__Exercise aim__
A verbatim printing of the entries that follow is needed; pictures must not appear in it.

········

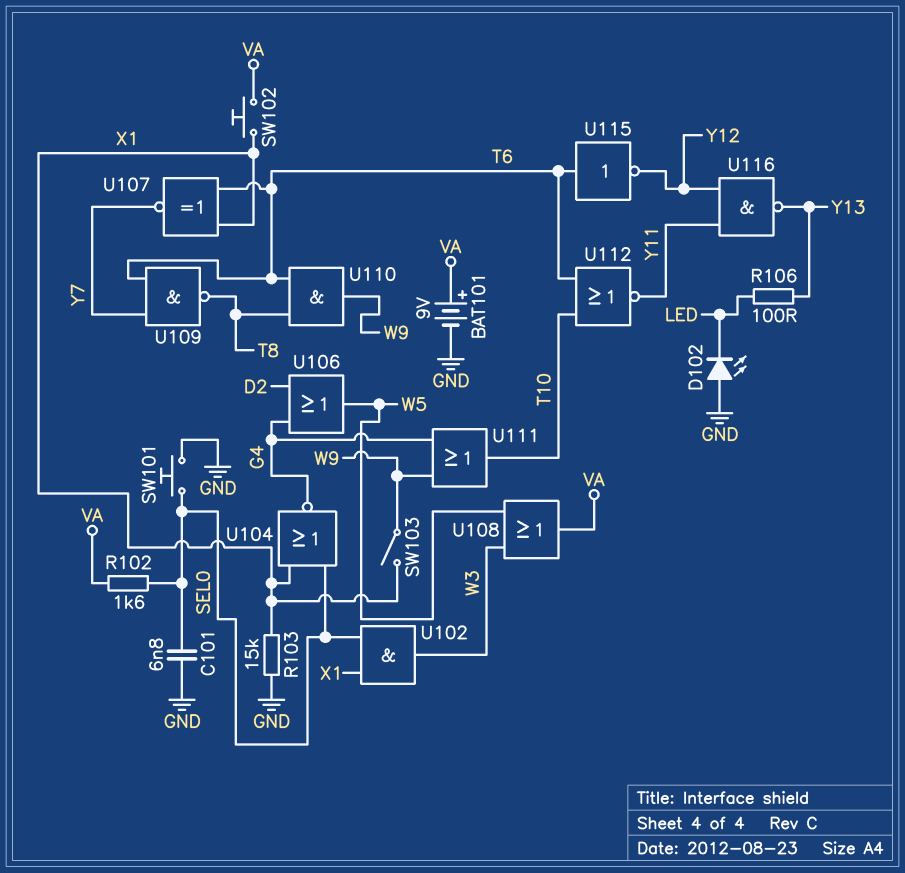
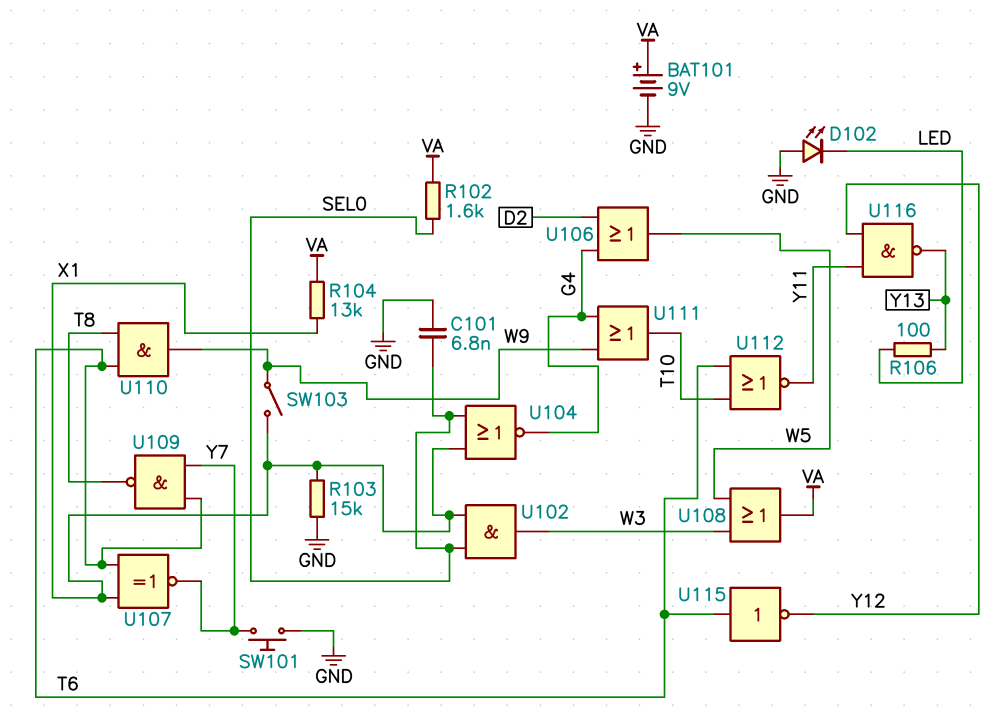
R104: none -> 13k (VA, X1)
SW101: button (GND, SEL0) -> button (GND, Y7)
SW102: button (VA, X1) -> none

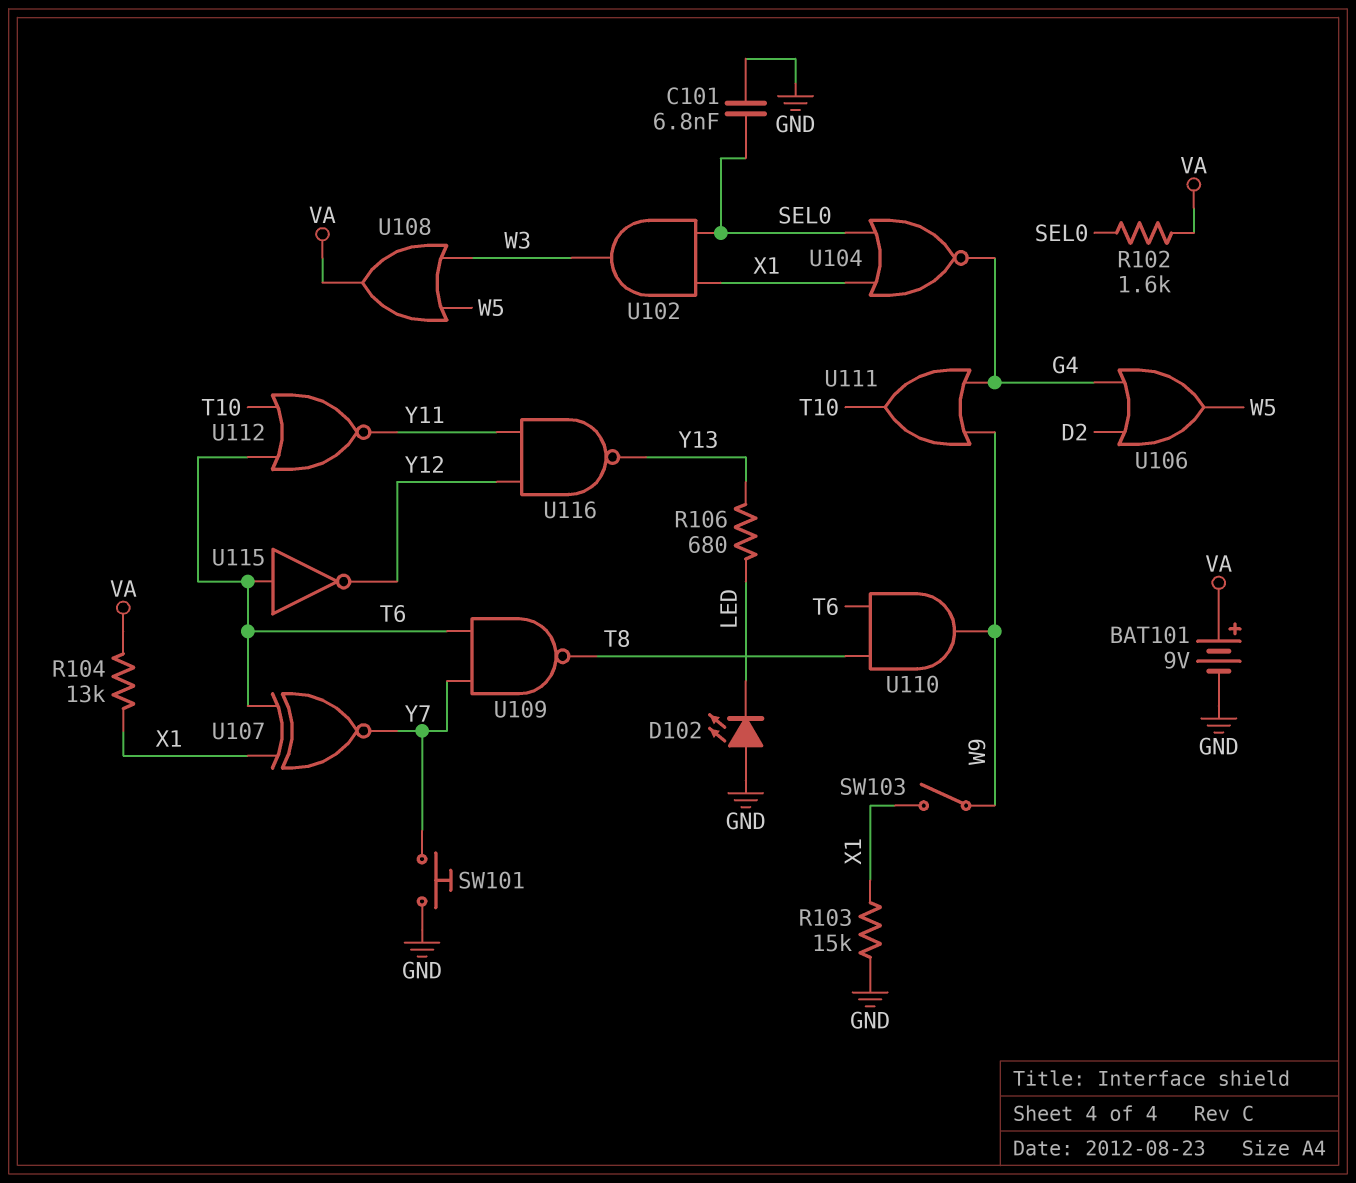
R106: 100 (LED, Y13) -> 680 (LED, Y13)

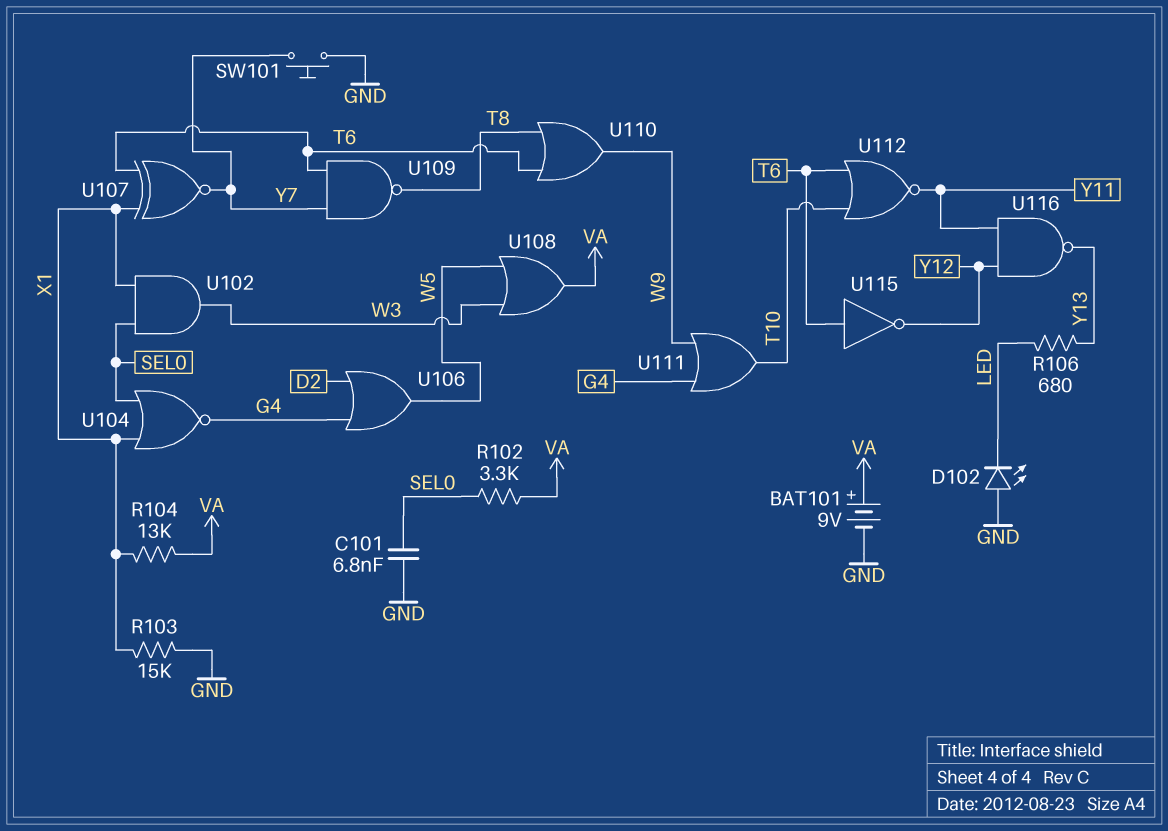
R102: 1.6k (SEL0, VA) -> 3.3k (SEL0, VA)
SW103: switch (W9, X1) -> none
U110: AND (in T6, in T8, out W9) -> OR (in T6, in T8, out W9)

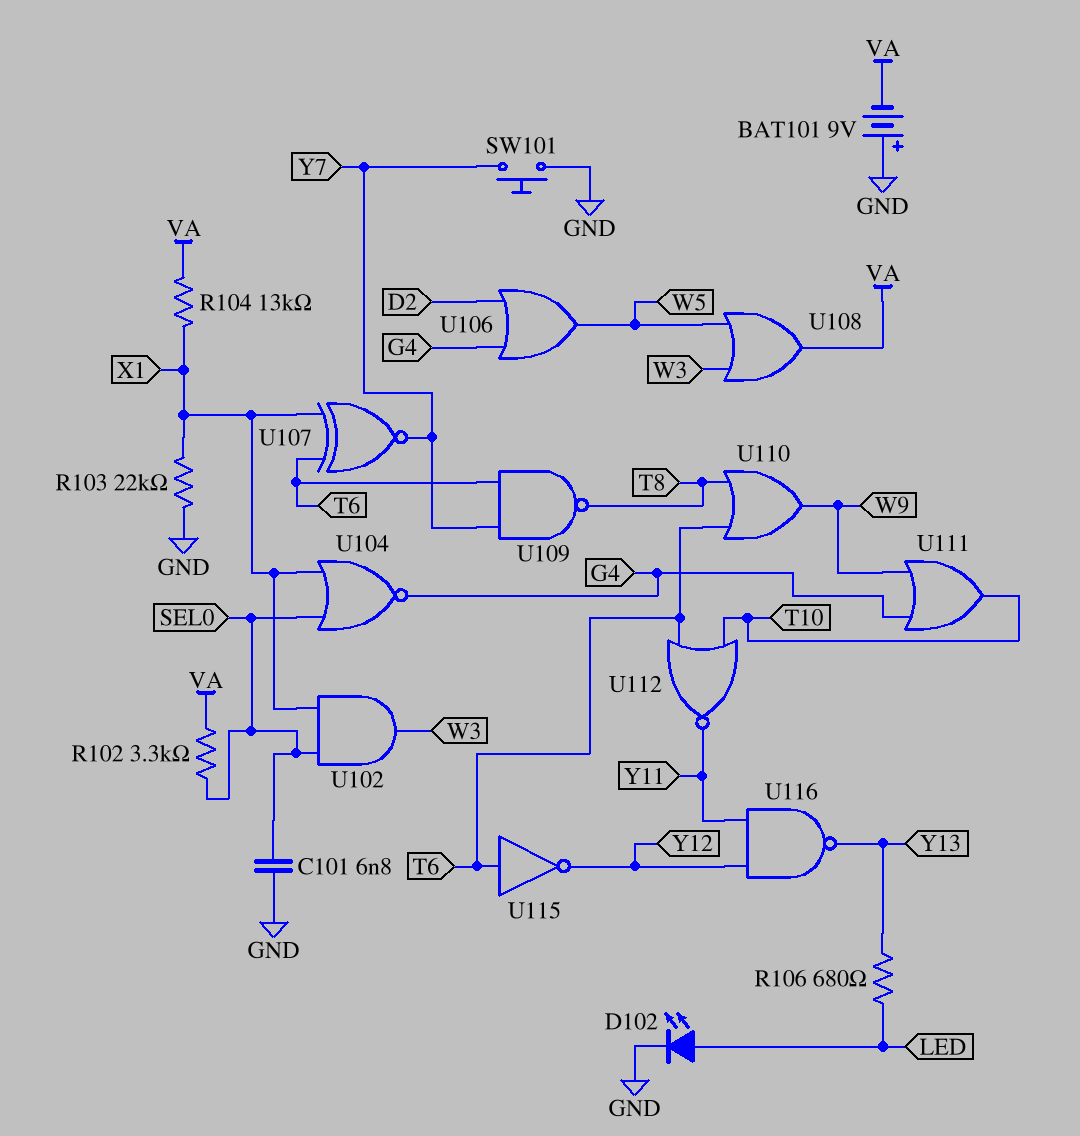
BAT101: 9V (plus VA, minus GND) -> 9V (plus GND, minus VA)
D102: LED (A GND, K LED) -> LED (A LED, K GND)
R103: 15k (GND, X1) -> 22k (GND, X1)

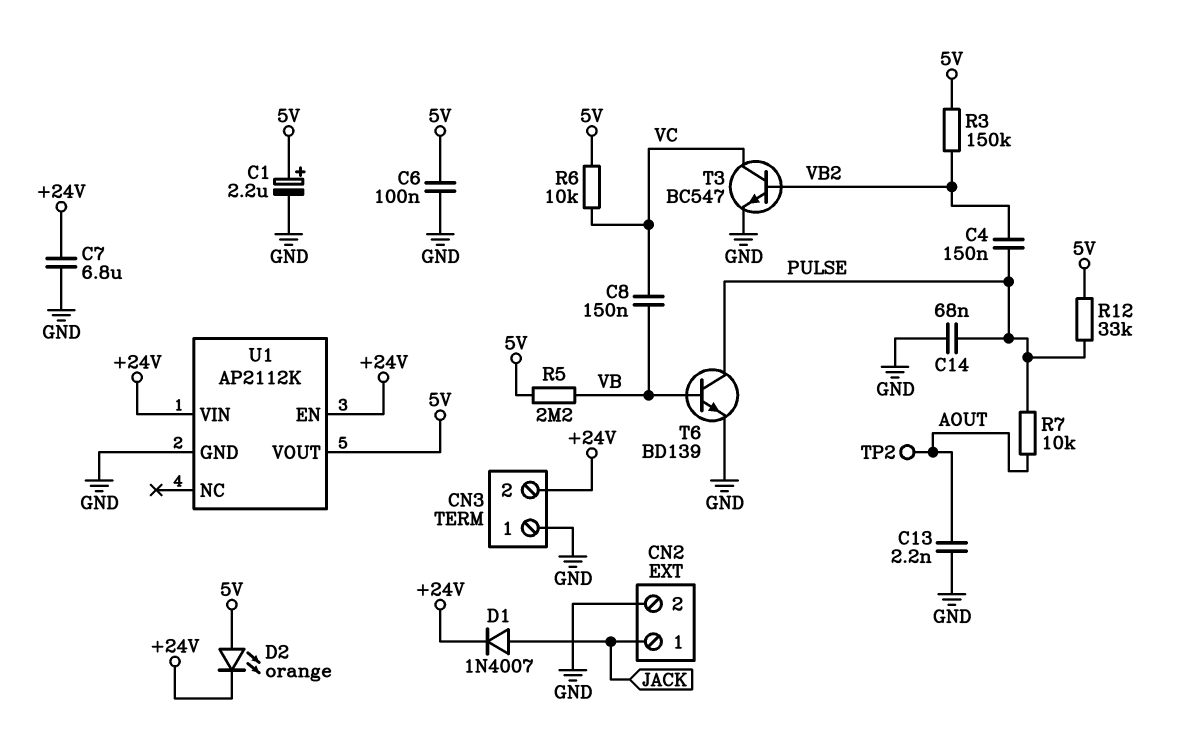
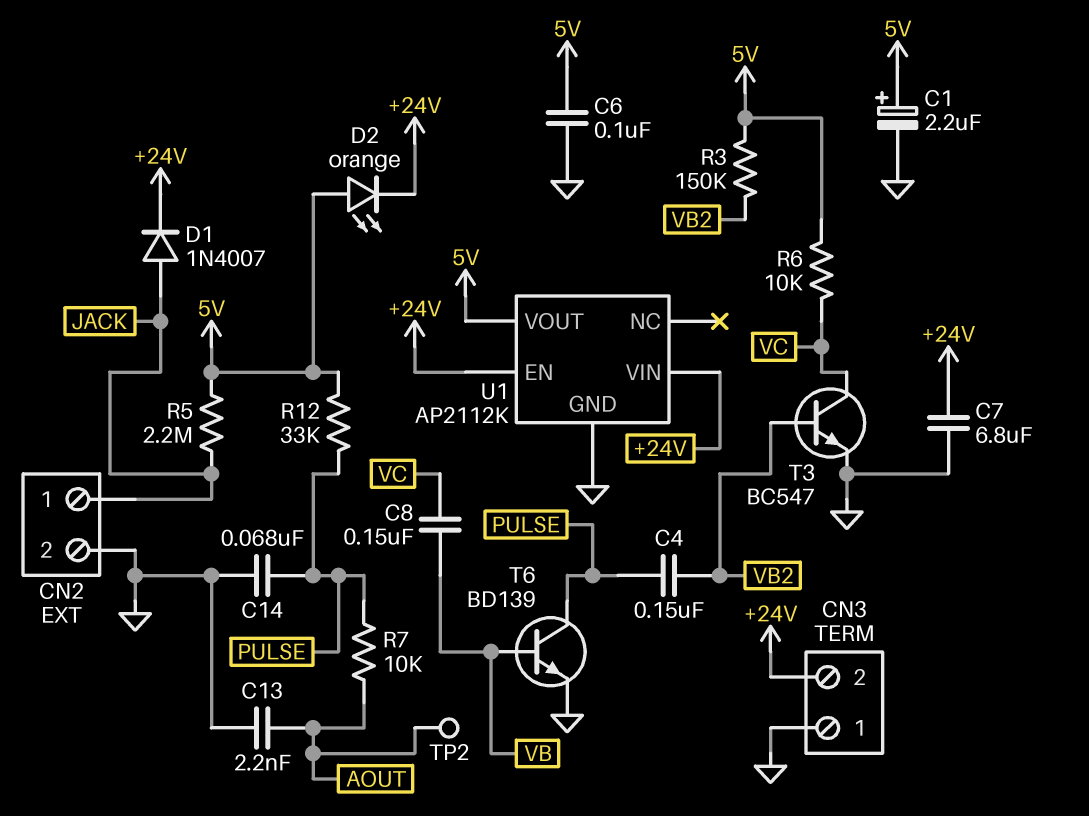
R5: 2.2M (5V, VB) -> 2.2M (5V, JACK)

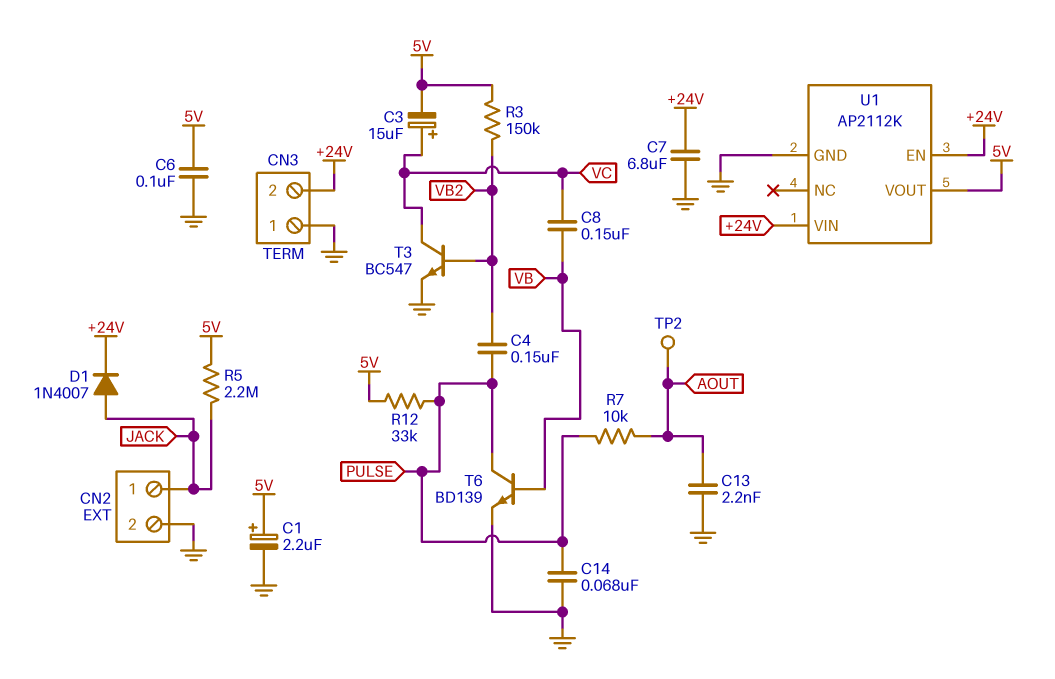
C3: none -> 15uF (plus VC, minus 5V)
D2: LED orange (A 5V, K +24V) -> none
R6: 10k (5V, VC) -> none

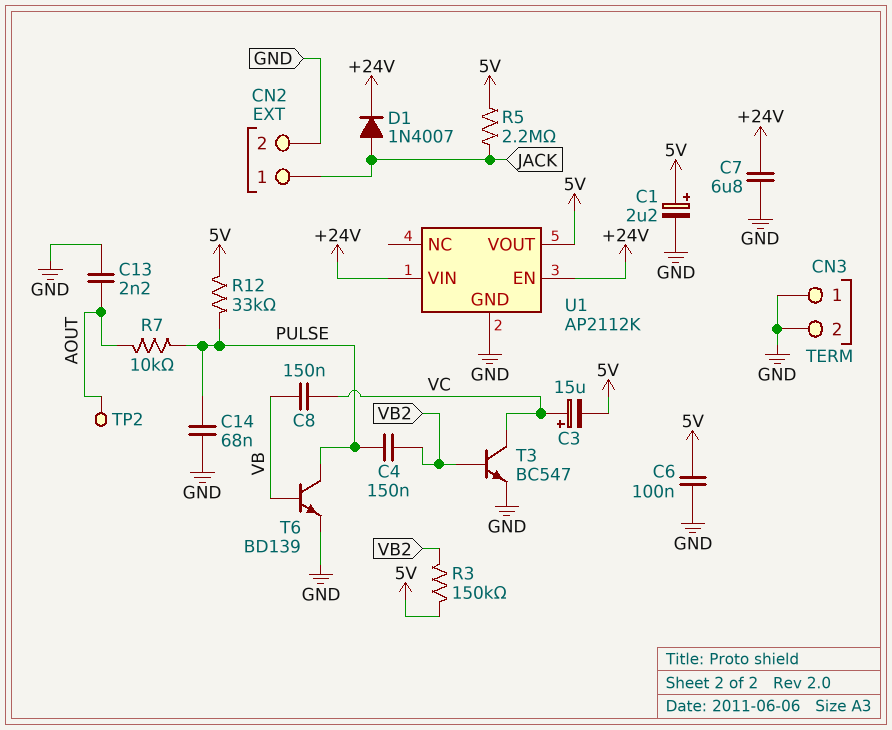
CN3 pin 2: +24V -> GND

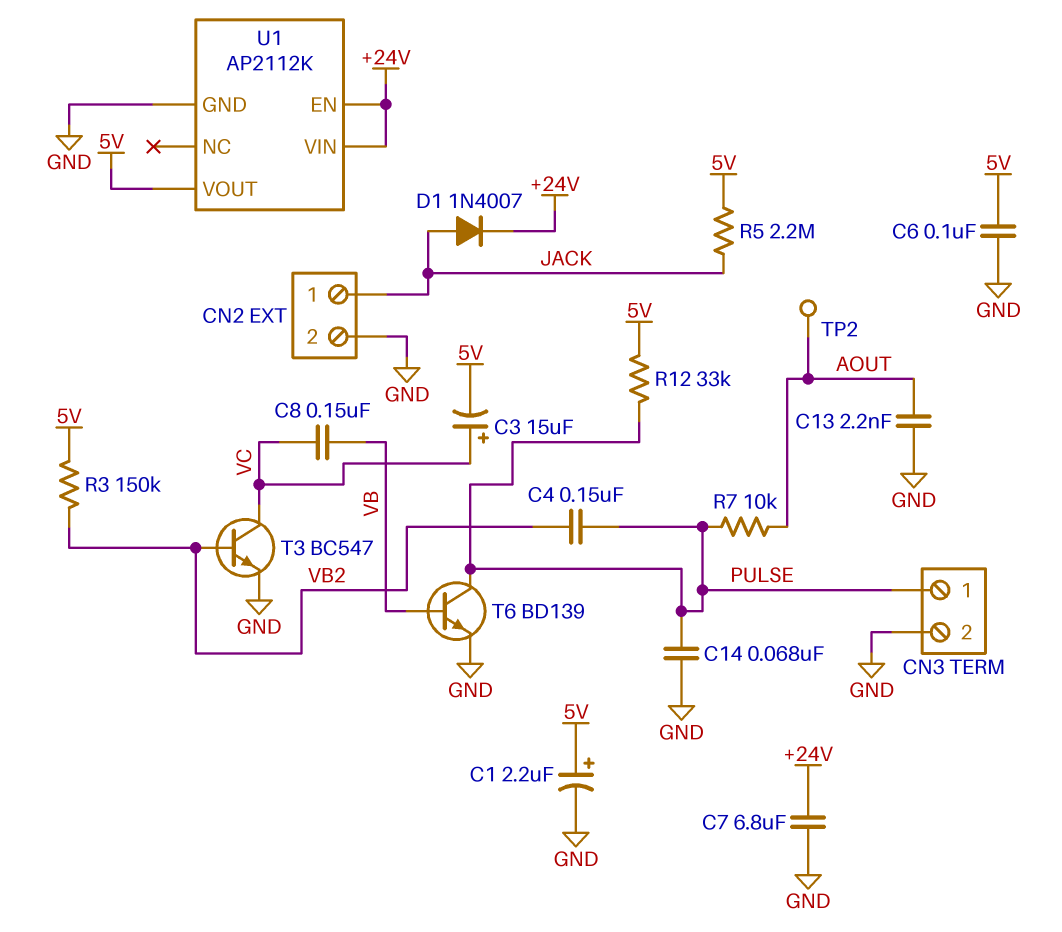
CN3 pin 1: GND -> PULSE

········

__Output for this task__
R104: none -> 13k (VA, X1)
SW101: button (GND, SEL0) -> button (GND, Y7)
SW102: button (VA, X1) -> none

R106: 100 (LED, Y13) -> 680 (LED, Y13)

R102: 1.6k (SEL0, VA) -> 3.3k (SEL0, VA)
SW103: switch (W9, X1) -> none
U110: AND (in T6, in T8, out W9) -> OR (in T6, in T8, out W9)

BAT101: 9V (plus VA, minus GND) -> 9V (plus GND, minus VA)
D102: LED (A GND, K LED) -> LED (A LED, K GND)
R103: 15k (GND, X1) -> 22k (GND, X1)

R5: 2.2M (5V, VB) -> 2.2M (5V, JACK)

C3: none -> 15uF (plus VC, minus 5V)
D2: LED orange (A 5V, K +24V) -> none
R6: 10k (5V, VC) -> none

CN3 pin 2: +24V -> GND

CN3 pin 1: GND -> PULSE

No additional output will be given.